* [THE EXERCISE]:
Report every line in the records below that contains the string "kern".

##########

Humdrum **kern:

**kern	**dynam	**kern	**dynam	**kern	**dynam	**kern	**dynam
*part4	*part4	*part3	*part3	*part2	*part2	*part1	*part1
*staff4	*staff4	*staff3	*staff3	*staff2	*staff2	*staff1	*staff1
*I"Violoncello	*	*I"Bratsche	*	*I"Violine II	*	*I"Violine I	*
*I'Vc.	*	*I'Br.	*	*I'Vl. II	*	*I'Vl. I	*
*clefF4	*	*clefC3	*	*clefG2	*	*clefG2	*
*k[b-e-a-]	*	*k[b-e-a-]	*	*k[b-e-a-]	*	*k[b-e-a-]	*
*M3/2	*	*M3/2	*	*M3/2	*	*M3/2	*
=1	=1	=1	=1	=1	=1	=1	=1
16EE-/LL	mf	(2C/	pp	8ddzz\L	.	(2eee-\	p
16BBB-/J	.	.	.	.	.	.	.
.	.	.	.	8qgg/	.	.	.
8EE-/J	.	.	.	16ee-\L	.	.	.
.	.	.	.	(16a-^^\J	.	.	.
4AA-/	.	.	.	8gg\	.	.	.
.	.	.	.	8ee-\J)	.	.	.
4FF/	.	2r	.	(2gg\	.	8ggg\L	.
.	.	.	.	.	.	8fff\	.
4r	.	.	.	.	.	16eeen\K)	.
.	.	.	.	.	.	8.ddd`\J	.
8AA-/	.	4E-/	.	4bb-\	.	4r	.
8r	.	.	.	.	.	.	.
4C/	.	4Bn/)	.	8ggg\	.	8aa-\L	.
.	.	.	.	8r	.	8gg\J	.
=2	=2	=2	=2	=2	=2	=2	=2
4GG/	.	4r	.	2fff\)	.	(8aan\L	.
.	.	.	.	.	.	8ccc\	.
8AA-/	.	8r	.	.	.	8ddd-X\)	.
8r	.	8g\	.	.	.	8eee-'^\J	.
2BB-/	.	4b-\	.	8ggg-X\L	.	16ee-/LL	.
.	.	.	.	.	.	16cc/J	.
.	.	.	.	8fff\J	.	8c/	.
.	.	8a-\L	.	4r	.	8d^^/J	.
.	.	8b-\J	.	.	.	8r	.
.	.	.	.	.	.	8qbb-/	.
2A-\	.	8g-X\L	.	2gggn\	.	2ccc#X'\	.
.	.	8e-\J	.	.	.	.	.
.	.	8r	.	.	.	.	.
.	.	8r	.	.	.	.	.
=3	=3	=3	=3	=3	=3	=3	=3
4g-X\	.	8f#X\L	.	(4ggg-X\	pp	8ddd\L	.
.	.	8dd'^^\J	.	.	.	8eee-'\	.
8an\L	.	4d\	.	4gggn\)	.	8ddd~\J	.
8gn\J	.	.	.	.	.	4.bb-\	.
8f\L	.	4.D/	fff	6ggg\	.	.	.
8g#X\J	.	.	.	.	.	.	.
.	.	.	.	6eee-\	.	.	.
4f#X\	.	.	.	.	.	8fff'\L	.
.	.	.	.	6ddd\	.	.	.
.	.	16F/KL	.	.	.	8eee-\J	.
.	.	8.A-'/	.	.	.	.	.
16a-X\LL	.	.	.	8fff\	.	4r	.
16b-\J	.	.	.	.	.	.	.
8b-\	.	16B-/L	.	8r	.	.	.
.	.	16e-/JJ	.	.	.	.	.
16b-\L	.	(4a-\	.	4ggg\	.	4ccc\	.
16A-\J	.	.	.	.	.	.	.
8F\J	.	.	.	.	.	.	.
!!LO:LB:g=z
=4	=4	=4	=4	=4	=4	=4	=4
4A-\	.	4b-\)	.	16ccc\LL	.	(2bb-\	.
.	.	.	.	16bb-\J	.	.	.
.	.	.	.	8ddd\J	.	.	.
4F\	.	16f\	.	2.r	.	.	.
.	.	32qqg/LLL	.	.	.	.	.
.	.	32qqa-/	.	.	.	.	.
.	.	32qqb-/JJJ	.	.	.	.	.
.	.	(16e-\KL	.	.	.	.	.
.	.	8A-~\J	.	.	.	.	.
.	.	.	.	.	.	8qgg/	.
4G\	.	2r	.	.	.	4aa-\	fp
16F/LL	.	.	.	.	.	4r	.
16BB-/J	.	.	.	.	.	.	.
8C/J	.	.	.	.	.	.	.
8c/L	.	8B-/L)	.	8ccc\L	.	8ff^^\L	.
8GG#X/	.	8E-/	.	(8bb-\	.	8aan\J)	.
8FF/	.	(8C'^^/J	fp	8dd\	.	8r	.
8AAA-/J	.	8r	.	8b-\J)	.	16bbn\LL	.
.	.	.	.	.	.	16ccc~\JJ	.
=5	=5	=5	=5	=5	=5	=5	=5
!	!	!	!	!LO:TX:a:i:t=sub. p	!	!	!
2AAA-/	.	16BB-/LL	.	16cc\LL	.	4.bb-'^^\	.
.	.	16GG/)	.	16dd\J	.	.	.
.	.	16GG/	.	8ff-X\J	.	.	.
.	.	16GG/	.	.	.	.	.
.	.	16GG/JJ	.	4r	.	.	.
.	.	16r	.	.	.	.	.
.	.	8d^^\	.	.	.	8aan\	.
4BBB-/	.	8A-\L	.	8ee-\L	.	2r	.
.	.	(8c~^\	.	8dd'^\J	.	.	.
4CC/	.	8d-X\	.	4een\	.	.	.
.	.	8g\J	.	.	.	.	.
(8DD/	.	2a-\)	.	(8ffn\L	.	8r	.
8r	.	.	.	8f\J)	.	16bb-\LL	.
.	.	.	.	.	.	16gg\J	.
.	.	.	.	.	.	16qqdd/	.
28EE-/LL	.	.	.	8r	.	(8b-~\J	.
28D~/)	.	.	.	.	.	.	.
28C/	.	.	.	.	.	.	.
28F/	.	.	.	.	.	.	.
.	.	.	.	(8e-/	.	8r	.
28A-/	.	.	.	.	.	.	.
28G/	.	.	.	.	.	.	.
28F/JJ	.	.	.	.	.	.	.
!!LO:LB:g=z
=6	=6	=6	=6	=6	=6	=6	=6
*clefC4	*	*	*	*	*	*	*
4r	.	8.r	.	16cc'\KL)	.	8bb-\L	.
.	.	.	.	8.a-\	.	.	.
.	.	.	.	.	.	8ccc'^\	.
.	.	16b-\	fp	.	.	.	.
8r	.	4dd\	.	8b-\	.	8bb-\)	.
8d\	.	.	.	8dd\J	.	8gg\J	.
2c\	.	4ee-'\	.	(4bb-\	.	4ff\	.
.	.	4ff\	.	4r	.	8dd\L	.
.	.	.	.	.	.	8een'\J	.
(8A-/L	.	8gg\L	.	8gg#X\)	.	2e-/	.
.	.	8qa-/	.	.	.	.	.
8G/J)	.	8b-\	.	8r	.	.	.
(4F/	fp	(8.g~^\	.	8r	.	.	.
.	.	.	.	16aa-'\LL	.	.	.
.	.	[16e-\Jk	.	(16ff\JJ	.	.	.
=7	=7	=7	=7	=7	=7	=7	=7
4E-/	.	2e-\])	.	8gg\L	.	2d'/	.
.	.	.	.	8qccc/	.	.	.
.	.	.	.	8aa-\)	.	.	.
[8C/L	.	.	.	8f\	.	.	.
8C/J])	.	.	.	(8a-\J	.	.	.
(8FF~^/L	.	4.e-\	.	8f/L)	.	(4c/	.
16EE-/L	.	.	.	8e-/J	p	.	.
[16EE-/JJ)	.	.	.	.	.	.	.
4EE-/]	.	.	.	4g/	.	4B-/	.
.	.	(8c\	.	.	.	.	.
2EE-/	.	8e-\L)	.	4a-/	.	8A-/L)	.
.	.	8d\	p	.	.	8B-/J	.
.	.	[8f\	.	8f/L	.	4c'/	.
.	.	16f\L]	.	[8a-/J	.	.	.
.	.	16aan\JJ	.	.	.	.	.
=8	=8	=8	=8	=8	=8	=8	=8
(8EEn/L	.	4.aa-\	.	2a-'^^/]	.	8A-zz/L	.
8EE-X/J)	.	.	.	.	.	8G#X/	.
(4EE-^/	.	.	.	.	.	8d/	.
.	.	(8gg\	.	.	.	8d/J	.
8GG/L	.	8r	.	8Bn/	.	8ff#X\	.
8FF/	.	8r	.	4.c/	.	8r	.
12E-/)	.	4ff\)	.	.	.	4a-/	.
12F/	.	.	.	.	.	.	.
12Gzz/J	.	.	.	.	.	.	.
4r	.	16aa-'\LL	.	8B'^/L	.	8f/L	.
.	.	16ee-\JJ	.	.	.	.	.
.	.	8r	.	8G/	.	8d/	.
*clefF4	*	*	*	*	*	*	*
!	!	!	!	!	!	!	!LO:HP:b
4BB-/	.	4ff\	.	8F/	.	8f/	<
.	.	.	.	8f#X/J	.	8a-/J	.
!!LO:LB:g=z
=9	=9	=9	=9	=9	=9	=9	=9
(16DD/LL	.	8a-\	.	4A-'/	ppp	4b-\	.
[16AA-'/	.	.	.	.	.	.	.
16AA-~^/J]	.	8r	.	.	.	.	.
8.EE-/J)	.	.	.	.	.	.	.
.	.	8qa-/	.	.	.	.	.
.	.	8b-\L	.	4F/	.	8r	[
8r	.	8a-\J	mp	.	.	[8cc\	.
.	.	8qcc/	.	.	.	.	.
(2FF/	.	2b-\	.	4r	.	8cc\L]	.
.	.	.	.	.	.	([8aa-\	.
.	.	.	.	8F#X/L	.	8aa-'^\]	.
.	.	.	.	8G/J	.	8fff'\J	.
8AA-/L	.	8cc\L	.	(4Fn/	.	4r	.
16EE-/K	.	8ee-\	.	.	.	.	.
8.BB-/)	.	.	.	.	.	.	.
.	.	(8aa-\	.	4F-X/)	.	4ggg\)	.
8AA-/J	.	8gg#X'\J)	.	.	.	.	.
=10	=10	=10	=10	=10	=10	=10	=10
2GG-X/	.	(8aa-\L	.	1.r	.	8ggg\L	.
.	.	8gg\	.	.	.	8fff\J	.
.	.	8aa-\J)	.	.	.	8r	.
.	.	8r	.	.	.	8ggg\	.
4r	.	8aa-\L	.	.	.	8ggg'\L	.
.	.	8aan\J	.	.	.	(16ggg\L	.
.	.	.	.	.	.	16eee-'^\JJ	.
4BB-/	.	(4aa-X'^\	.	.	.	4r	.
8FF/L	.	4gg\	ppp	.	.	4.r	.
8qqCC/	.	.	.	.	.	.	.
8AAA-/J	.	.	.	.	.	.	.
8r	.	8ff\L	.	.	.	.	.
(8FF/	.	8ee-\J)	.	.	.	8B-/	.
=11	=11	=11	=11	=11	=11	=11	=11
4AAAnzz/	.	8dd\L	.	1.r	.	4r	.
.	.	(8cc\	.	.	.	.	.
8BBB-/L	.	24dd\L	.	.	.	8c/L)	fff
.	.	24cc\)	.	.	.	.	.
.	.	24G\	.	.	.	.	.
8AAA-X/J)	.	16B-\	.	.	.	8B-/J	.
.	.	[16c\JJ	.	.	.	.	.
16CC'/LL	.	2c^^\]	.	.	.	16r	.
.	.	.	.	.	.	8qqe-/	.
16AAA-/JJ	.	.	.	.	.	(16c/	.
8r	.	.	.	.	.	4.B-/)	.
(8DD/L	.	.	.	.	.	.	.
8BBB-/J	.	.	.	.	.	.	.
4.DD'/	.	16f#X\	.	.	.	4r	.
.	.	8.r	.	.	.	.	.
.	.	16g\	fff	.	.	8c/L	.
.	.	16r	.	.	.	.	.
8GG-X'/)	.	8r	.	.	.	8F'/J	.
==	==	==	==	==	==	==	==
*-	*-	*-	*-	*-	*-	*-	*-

##########

* [ANSWER TO THE PROBLEM]:
Humdrum **kern:
**kern	**dynam	**kern	**dynam	**kern	**dynam	**kern	**dynam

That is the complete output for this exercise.